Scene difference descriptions

Start of Block

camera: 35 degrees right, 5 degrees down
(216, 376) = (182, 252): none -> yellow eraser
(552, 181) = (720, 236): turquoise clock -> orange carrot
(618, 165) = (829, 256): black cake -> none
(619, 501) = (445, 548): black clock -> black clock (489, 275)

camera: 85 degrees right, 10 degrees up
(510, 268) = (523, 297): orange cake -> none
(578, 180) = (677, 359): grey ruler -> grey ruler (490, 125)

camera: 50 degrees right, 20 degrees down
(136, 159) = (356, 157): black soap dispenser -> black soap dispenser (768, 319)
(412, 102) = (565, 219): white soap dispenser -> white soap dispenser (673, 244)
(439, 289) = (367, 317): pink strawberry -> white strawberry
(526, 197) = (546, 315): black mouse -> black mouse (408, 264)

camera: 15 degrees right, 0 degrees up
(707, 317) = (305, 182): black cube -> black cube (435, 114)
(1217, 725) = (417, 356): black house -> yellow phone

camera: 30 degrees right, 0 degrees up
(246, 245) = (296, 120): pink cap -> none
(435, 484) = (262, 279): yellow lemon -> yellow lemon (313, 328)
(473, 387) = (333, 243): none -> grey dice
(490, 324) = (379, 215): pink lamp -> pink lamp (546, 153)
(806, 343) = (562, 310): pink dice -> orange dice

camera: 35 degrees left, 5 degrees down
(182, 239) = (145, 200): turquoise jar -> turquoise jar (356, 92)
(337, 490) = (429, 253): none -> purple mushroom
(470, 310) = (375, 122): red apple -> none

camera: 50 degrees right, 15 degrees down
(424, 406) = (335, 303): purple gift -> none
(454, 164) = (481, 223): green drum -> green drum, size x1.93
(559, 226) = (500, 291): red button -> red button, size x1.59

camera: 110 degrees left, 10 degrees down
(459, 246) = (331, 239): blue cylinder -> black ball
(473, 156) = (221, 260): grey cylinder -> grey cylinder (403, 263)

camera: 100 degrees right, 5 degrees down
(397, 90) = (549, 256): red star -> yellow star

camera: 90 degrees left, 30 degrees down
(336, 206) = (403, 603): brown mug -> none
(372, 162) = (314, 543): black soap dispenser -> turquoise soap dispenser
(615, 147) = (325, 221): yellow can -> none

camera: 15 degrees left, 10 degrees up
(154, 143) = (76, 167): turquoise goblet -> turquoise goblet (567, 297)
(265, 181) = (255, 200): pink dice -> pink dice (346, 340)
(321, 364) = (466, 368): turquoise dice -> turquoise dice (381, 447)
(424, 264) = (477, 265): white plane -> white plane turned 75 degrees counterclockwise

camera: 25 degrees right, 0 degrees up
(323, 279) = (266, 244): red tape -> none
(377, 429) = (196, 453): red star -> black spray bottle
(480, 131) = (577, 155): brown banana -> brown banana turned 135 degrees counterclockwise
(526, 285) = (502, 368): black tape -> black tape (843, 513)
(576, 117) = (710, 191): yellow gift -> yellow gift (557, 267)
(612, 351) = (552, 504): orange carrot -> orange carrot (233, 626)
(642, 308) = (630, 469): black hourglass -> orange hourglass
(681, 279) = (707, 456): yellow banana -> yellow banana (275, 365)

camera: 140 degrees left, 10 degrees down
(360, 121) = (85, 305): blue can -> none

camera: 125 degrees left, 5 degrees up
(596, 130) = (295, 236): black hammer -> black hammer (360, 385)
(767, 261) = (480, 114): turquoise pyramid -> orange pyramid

End of Block

Activity
Would you retype all of the lines shown above, exactly as given?

Task result
camera: 35 degrees right, 5 degrees down
(216, 376) = (182, 252): none -> yellow eraser
(552, 181) = (720, 236): turquoise clock -> orange carrot
(618, 165) = (829, 256): black cake -> none
(619, 501) = (445, 548): black clock -> black clock (489, 275)

camera: 85 degrees right, 10 degrees up
(510, 268) = (523, 297): orange cake -> none
(578, 180) = (677, 359): grey ruler -> grey ruler (490, 125)

camera: 50 degrees right, 20 degrees down
(136, 159) = (356, 157): black soap dispenser -> black soap dispenser (768, 319)
(412, 102) = (565, 219): white soap dispenser -> white soap dispenser (673, 244)
(439, 289) = (367, 317): pink strawberry -> white strawberry
(526, 197) = (546, 315): black mouse -> black mouse (408, 264)

camera: 15 degrees right, 0 degrees up
(707, 317) = (305, 182): black cube -> black cube (435, 114)
(1217, 725) = (417, 356): black house -> yellow phone

camera: 30 degrees right, 0 degrees up
(246, 245) = (296, 120): pink cap -> none
(435, 484) = (262, 279): yellow lemon -> yellow lemon (313, 328)
(473, 387) = (333, 243): none -> grey dice
(490, 324) = (379, 215): pink lamp -> pink lamp (546, 153)
(806, 343) = (562, 310): pink dice -> orange dice

camera: 35 degrees left, 5 degrees down
(182, 239) = (145, 200): turquoise jar -> turquoise jar (356, 92)
(337, 490) = (429, 253): none -> purple mushroom
(470, 310) = (375, 122): red apple -> none

camera: 50 degrees right, 15 degrees down
(424, 406) = (335, 303): purple gift -> none
(454, 164) = (481, 223): green drum -> green drum, size x1.93
(559, 226) = (500, 291): red button -> red button, size x1.59

camera: 110 degrees left, 10 degrees down
(459, 246) = (331, 239): blue cylinder -> black ball
(473, 156) = (221, 260): grey cylinder -> grey cylinder (403, 263)

camera: 100 degrees right, 5 degrees down
(397, 90) = (549, 256): red star -> yellow star

camera: 90 degrees left, 30 degrees down
(336, 206) = (403, 603): brown mug -> none
(372, 162) = (314, 543): black soap dispenser -> turquoise soap dispenser
(615, 147) = (325, 221): yellow can -> none

camera: 15 degrees left, 10 degrees up
(154, 143) = (76, 167): turquoise goblet -> turquoise goblet (567, 297)
(265, 181) = (255, 200): pink dice -> pink dice (346, 340)
(321, 364) = (466, 368): turquoise dice -> turquoise dice (381, 447)
(424, 264) = (477, 265): white plane -> white plane turned 75 degrees counterclockwise

camera: 25 degrees right, 0 degrees up
(323, 279) = (266, 244): red tape -> none
(377, 429) = (196, 453): red star -> black spray bottle
(480, 131) = (577, 155): brown banana -> brown banana turned 135 degrees counterclockwise
(526, 285) = (502, 368): black tape -> black tape (843, 513)
(576, 117) = (710, 191): yellow gift -> yellow gift (557, 267)
(612, 351) = (552, 504): orange carrot -> orange carrot (233, 626)
(642, 308) = (630, 469): black hourglass -> orange hourglass
(681, 279) = (707, 456): yellow banana -> yellow banana (275, 365)

camera: 140 degrees left, 10 degrees down
(360, 121) = (85, 305): blue can -> none

camera: 125 degrees left, 5 degrees up
(596, 130) = (295, 236): black hammer -> black hammer (360, 385)
(767, 261) = (480, 114): turquoise pyramid -> orange pyramid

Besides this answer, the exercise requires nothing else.